> Exercise aim: Below is a listing. Set down exactly the lines from the one containing "appeared: Pokal [türkis] <362 100 33 39>" through the one containing "spun: Flugzeug [lila]", both ends included, and leave out the rest.

──────── The records ────────

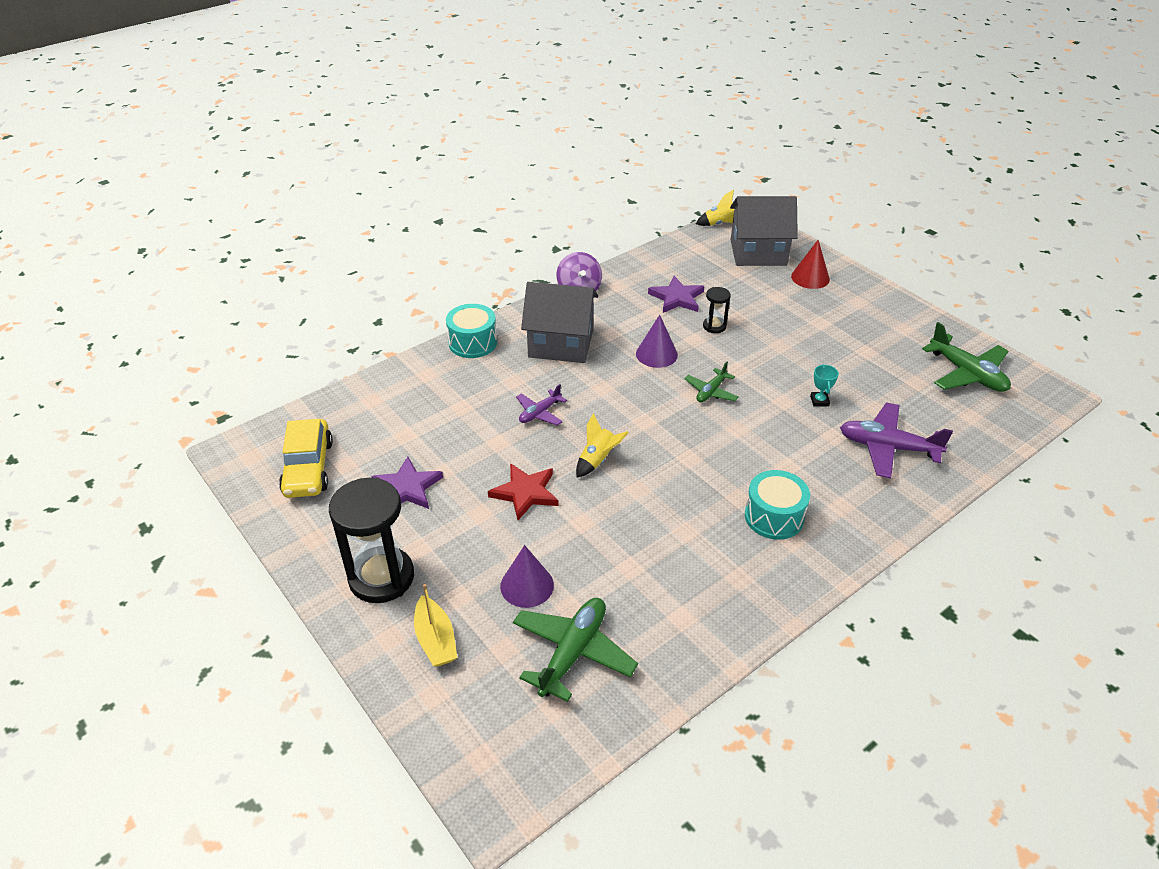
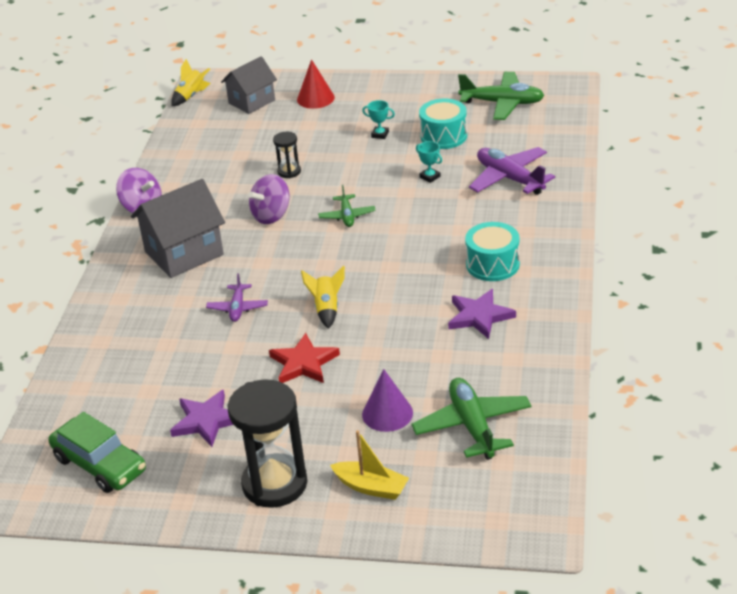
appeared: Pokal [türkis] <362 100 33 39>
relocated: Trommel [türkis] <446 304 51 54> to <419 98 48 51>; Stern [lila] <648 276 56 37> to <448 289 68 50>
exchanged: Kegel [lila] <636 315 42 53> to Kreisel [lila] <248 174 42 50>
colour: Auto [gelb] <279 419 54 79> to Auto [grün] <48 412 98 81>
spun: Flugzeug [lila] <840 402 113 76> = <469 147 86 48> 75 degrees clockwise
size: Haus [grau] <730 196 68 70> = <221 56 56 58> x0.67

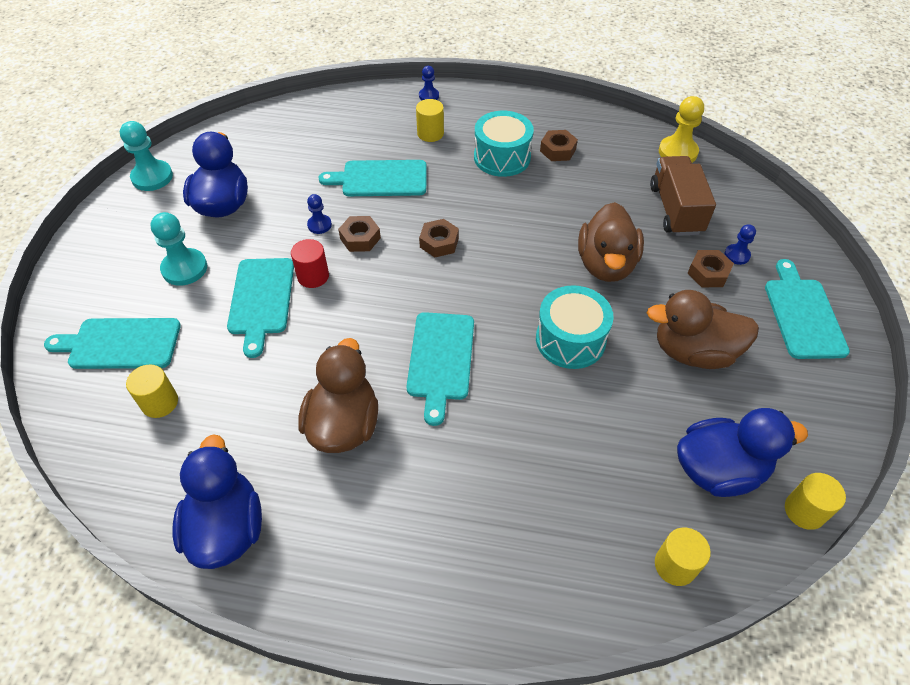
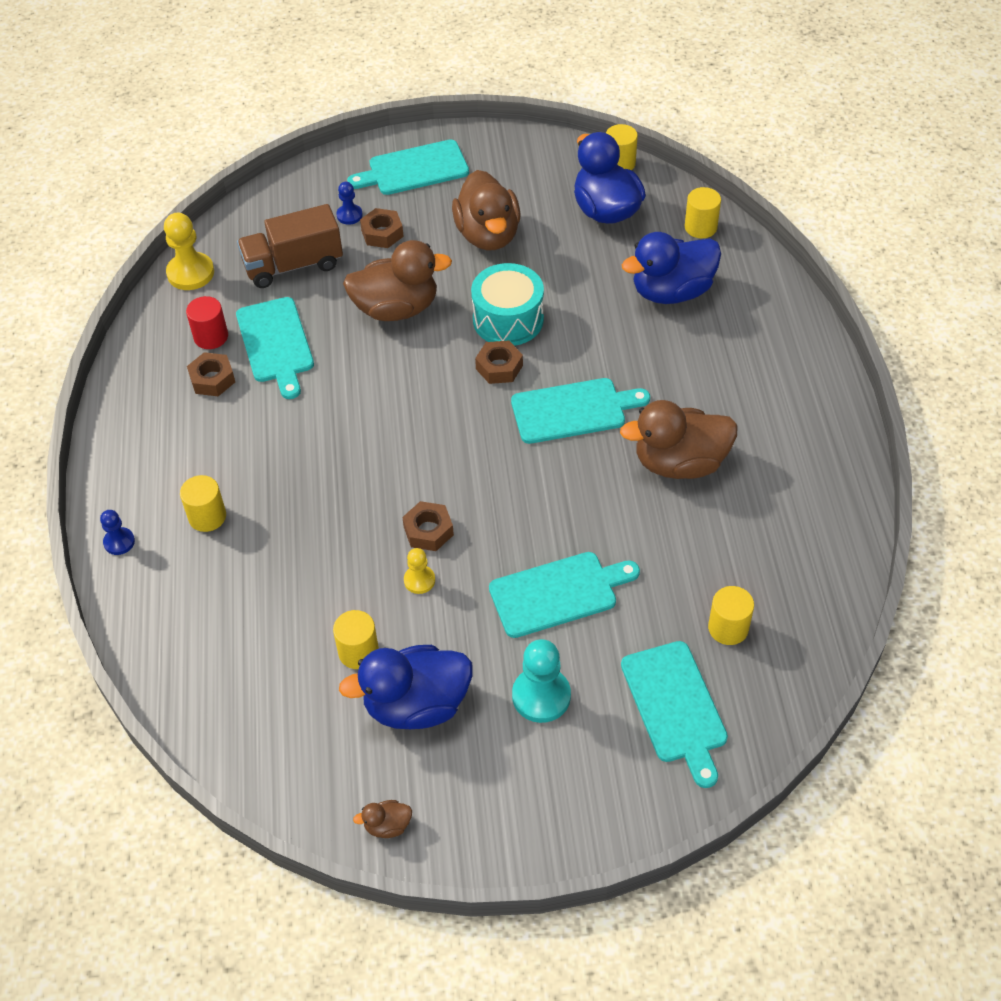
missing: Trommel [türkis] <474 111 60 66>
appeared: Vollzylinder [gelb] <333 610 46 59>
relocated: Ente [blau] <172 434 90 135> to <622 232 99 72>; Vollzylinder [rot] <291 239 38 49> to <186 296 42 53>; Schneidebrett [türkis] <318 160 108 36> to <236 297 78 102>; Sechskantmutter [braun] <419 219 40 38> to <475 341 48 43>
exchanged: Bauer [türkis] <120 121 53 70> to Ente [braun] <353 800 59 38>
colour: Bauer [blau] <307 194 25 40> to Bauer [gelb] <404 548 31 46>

────────
──────── The records ────────

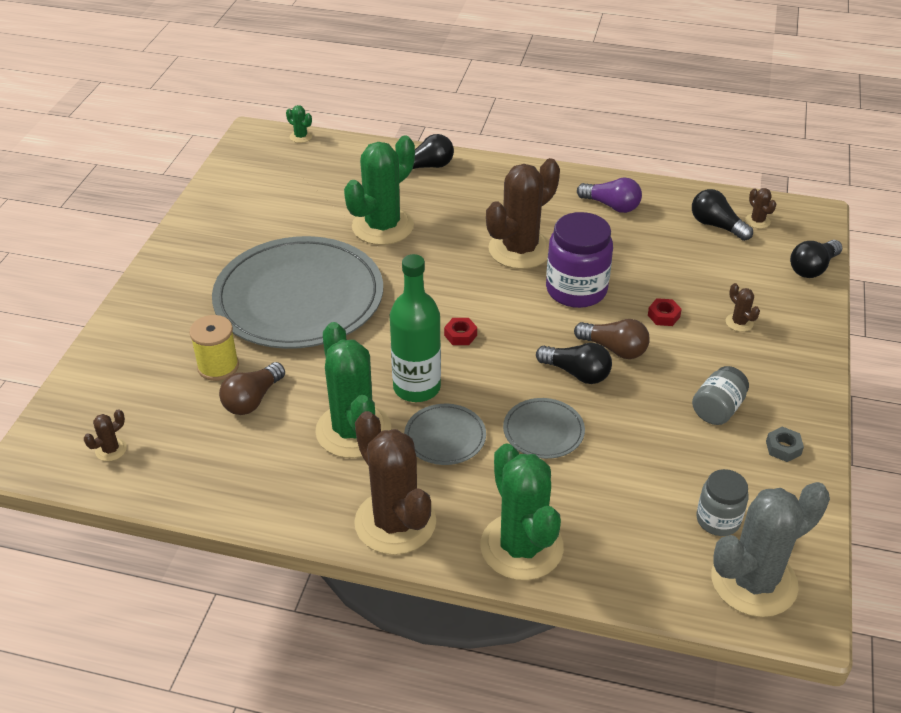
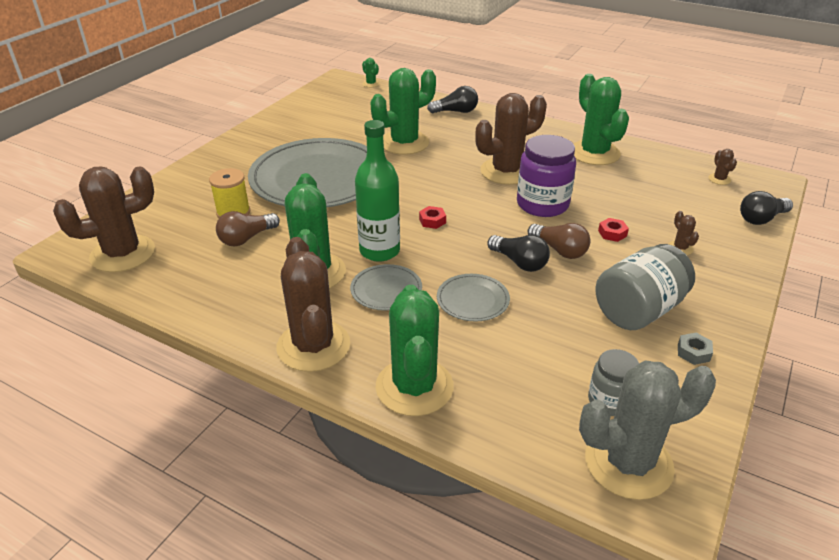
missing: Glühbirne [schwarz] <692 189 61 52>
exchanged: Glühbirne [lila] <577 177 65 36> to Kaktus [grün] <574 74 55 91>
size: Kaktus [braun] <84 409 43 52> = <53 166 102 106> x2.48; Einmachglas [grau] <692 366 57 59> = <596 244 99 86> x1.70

────────
──────── The records ────────

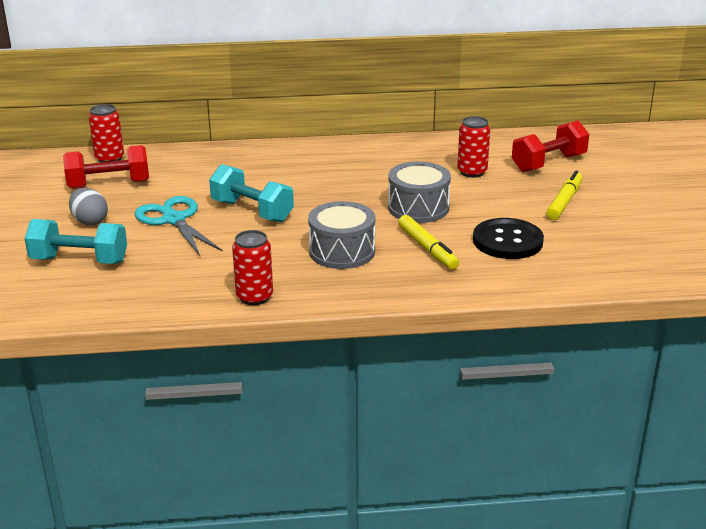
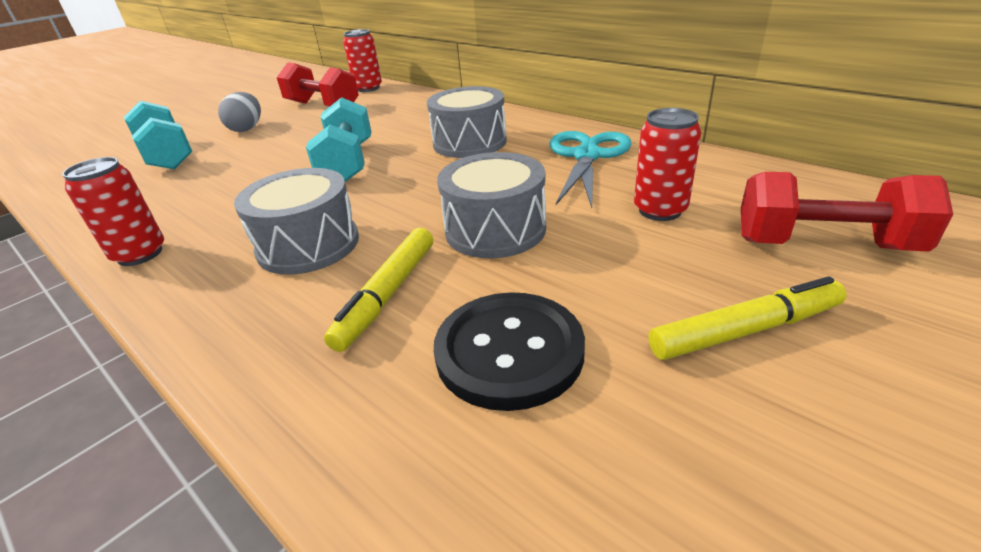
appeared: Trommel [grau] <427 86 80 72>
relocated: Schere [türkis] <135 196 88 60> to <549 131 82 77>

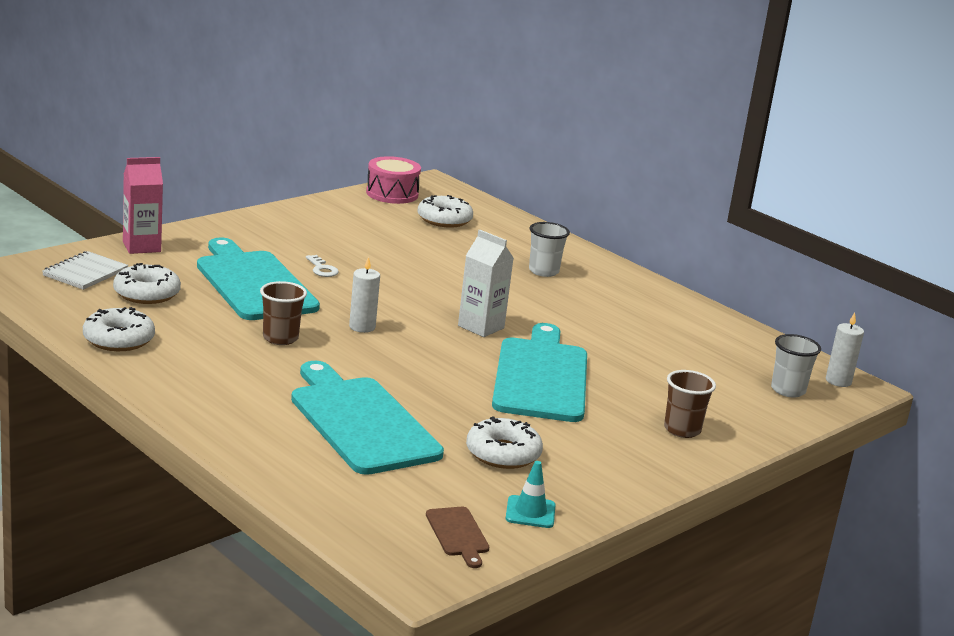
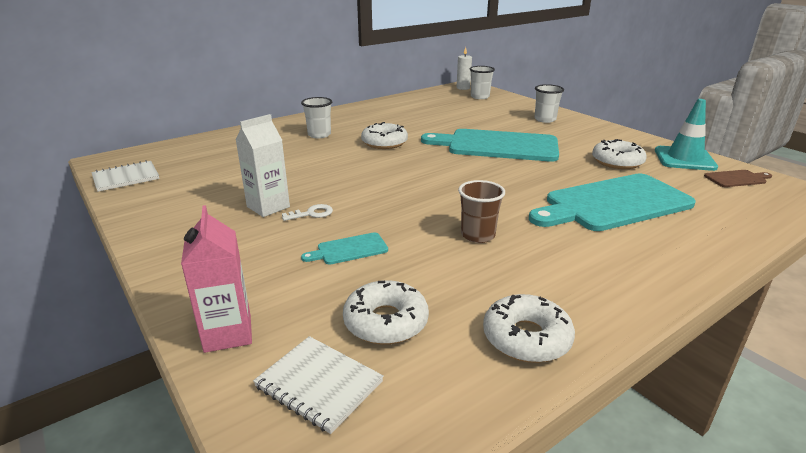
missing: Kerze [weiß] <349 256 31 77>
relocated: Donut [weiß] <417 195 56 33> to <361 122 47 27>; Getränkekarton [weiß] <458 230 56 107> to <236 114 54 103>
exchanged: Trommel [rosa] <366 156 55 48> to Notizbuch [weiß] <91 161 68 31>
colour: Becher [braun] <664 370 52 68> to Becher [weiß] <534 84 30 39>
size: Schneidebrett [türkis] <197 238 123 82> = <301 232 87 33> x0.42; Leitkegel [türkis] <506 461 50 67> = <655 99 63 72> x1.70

────────

> Reply:
appeared: Pokal [türkis] <362 100 33 39>
relocated: Trommel [türkis] <446 304 51 54> to <419 98 48 51>; Stern [lila] <648 276 56 37> to <448 289 68 50>
exchanged: Kegel [lila] <636 315 42 53> to Kreisel [lila] <248 174 42 50>
colour: Auto [gelb] <279 419 54 79> to Auto [grün] <48 412 98 81>
spun: Flugzeug [lila] <840 402 113 76> = <469 147 86 48> 75 degrees clockwise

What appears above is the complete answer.